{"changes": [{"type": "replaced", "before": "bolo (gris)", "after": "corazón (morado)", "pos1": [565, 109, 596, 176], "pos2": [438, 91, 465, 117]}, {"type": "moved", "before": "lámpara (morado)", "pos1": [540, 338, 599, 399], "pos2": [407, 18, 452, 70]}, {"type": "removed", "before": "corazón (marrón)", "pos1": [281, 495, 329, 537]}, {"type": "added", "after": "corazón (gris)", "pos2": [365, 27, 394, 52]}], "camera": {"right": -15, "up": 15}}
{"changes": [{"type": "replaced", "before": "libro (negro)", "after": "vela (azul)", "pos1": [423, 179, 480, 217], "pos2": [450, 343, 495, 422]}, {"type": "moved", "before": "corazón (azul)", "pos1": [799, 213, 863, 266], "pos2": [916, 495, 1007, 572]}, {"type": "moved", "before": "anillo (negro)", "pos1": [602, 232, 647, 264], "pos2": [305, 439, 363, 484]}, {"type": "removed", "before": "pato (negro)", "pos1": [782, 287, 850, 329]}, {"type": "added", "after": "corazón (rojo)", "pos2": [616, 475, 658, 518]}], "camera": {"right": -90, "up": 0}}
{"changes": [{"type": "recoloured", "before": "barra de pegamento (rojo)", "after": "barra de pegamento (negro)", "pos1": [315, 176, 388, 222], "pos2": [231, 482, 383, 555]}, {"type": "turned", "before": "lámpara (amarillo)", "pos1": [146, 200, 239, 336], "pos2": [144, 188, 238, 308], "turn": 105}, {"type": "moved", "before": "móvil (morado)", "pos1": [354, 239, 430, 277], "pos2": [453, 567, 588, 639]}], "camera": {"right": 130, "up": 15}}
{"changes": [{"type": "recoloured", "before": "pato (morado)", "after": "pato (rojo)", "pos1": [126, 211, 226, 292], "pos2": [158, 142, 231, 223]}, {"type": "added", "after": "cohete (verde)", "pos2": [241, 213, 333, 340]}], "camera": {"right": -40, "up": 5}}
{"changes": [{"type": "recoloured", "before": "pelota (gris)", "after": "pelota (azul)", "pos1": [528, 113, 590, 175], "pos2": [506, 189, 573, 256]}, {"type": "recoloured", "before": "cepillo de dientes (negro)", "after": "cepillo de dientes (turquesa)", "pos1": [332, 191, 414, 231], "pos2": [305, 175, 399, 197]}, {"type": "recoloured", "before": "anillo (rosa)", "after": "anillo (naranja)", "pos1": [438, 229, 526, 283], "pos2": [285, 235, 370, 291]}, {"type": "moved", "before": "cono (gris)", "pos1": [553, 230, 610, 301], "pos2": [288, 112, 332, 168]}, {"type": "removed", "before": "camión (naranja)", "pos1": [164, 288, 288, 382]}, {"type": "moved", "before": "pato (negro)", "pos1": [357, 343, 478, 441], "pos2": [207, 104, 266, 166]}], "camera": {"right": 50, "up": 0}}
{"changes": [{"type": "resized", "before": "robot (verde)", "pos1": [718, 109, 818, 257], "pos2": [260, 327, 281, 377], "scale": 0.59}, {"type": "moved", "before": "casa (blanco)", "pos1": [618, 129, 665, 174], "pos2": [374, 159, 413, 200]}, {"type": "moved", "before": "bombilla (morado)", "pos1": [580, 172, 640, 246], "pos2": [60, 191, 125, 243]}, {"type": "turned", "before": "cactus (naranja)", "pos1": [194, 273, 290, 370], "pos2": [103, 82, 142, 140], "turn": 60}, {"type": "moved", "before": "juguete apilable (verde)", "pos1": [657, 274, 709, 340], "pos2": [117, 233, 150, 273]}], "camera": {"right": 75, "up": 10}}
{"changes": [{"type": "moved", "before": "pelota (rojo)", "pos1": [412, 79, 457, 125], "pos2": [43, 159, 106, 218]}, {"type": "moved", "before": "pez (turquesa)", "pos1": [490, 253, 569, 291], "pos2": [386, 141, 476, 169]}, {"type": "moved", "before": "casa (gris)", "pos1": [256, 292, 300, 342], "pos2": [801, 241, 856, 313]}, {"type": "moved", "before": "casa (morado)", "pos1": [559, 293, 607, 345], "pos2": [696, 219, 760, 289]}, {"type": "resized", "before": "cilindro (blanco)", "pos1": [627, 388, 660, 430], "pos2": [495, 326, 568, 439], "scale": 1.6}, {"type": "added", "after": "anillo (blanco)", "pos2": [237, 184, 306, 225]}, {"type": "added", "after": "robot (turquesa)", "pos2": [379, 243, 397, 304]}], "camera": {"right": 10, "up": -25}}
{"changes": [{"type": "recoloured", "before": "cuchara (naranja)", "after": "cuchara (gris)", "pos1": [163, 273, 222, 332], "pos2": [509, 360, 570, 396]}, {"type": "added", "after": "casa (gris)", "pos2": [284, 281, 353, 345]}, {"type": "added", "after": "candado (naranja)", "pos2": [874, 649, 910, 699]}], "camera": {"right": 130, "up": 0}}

INSTRUCTIONS FOR THE TASK: Each record above has to be set down again, exactly and completely.

EXPECTED OUTPUT:
{"changes": [{"type": "replaced", "before": "bolo (gris)", "after": "corazón (morado)", "pos1": [565, 109, 596, 176], "pos2": [438, 91, 465, 117]}, {"type": "moved", "before": "lámpara (morado)", "pos1": [540, 338, 599, 399], "pos2": [407, 18, 452, 70]}, {"type": "removed", "before": "corazón (marrón)", "pos1": [281, 495, 329, 537]}, {"type": "added", "after": "corazón (gris)", "pos2": [365, 27, 394, 52]}], "camera": {"right": -15, "up": 15}}
{"changes": [{"type": "replaced", "before": "libro (negro)", "after": "vela (azul)", "pos1": [423, 179, 480, 217], "pos2": [450, 343, 495, 422]}, {"type": "moved", "before": "corazón (azul)", "pos1": [799, 213, 863, 266], "pos2": [916, 495, 1007, 572]}, {"type": "moved", "before": "anillo (negro)", "pos1": [602, 232, 647, 264], "pos2": [305, 439, 363, 484]}, {"type": "removed", "before": "pato (negro)", "pos1": [782, 287, 850, 329]}, {"type": "added", "after": "corazón (rojo)", "pos2": [616, 475, 658, 518]}], "camera": {"right": -90, "up": 0}}
{"changes": [{"type": "recoloured", "before": "barra de pegamento (rojo)", "after": "barra de pegamento (negro)", "pos1": [315, 176, 388, 222], "pos2": [231, 482, 383, 555]}, {"type": "turned", "before": "lámpara (amarillo)", "pos1": [146, 200, 239, 336], "pos2": [144, 188, 238, 308], "turn": 105}, {"type": "moved", "before": "móvil (morado)", "pos1": [354, 239, 430, 277], "pos2": [453, 567, 588, 639]}], "camera": {"right": 130, "up": 15}}
{"changes": [{"type": "recoloured", "before": "pato (morado)", "after": "pato (rojo)", "pos1": [126, 211, 226, 292], "pos2": [158, 142, 231, 223]}, {"type": "added", "after": "cohete (verde)", "pos2": [241, 213, 333, 340]}], "camera": {"right": -40, "up": 5}}
{"changes": [{"type": "recoloured", "before": "pelota (gris)", "after": "pelota (azul)", "pos1": [528, 113, 590, 175], "pos2": [506, 189, 573, 256]}, {"type": "recoloured", "before": "cepillo de dientes (negro)", "after": "cepillo de dientes (turquesa)", "pos1": [332, 191, 414, 231], "pos2": [305, 175, 399, 197]}, {"type": "recoloured", "before": "anillo (rosa)", "after": "anillo (naranja)", "pos1": [438, 229, 526, 283], "pos2": [285, 235, 370, 291]}, {"type": "moved", "before": "cono (gris)", "pos1": [553, 230, 610, 301], "pos2": [288, 112, 332, 168]}, {"type": "removed", "before": "camión (naranja)", "pos1": [164, 288, 288, 382]}, {"type": "moved", "before": "pato (negro)", "pos1": [357, 343, 478, 441], "pos2": [207, 104, 266, 166]}], "camera": {"right": 50, "up": 0}}
{"changes": [{"type": "resized", "before": "robot (verde)", "pos1": [718, 109, 818, 257], "pos2": [260, 327, 281, 377], "scale": 0.59}, {"type": "moved", "before": "casa (blanco)", "pos1": [618, 129, 665, 174], "pos2": [374, 159, 413, 200]}, {"type": "moved", "before": "bombilla (morado)", "pos1": [580, 172, 640, 246], "pos2": [60, 191, 125, 243]}, {"type": "turned", "before": "cactus (naranja)", "pos1": [194, 273, 290, 370], "pos2": [103, 82, 142, 140], "turn": 60}, {"type": "moved", "before": "juguete apilable (verde)", "pos1": [657, 274, 709, 340], "pos2": [117, 233, 150, 273]}], "camera": {"right": 75, "up": 10}}
{"changes": [{"type": "moved", "before": "pelota (rojo)", "pos1": [412, 79, 457, 125], "pos2": [43, 159, 106, 218]}, {"type": "moved", "before": "pez (turquesa)", "pos1": [490, 253, 569, 291], "pos2": [386, 141, 476, 169]}, {"type": "moved", "before": "casa (gris)", "pos1": [256, 292, 300, 342], "pos2": [801, 241, 856, 313]}, {"type": "moved", "before": "casa (morado)", "pos1": [559, 293, 607, 345], "pos2": [696, 219, 760, 289]}, {"type": "resized", "before": "cilindro (blanco)", "pos1": [627, 388, 660, 430], "pos2": [495, 326, 568, 439], "scale": 1.6}, {"type": "added", "after": "anillo (blanco)", "pos2": [237, 184, 306, 225]}, {"type": "added", "after": "robot (turquesa)", "pos2": [379, 243, 397, 304]}], "camera": {"right": 10, "up": -25}}
{"changes": [{"type": "recoloured", "before": "cuchara (naranja)", "after": "cuchara (gris)", "pos1": [163, 273, 222, 332], "pos2": [509, 360, 570, 396]}, {"type": "added", "after": "casa (gris)", "pos2": [284, 281, 353, 345]}, {"type": "added", "after": "candado (naranja)", "pos2": [874, 649, 910, 699]}], "camera": {"right": 130, "up": 0}}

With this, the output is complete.